(DATA RECORDS Opens)

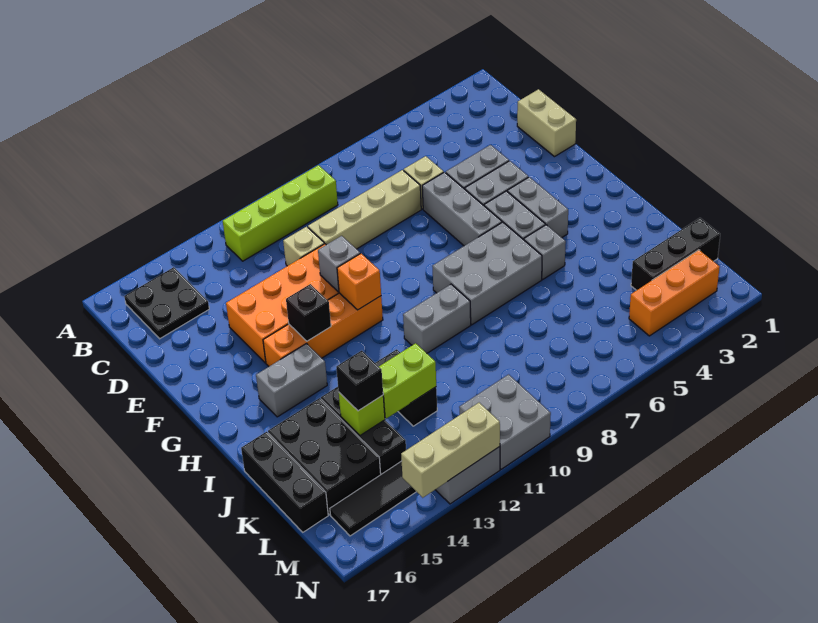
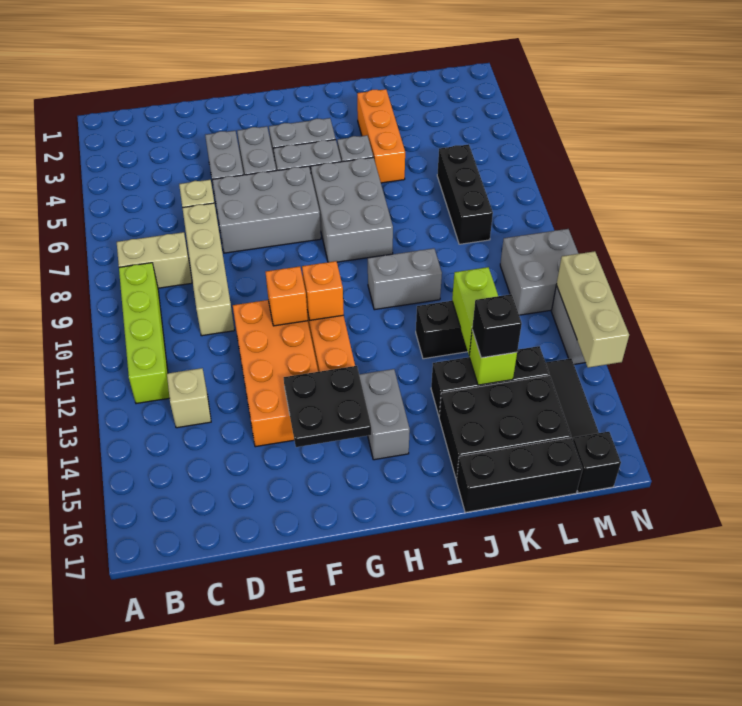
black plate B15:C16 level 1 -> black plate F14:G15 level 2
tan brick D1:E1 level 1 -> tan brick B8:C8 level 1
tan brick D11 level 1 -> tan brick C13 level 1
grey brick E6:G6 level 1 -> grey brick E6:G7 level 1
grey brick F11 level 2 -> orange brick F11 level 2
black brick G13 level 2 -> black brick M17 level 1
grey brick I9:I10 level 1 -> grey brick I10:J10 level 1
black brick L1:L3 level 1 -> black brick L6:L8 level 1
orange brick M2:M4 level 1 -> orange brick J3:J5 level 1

(DATA RECORDS Closes)

## AIM OF THE EXERCISE
When you return the listing, keep each line exact and leave the pictures out.

## RESPONSE TO THIS EXERCISE
black plate B15:C16 level 1 -> black plate F14:G15 level 2
tan brick D1:E1 level 1 -> tan brick B8:C8 level 1
tan brick D11 level 1 -> tan brick C13 level 1
grey brick E6:G6 level 1 -> grey brick E6:G7 level 1
grey brick F11 level 2 -> orange brick F11 level 2
black brick G13 level 2 -> black brick M17 level 1
grey brick I9:I10 level 1 -> grey brick I10:J10 level 1
black brick L1:L3 level 1 -> black brick L6:L8 level 1
orange brick M2:M4 level 1 -> orange brick J3:J5 level 1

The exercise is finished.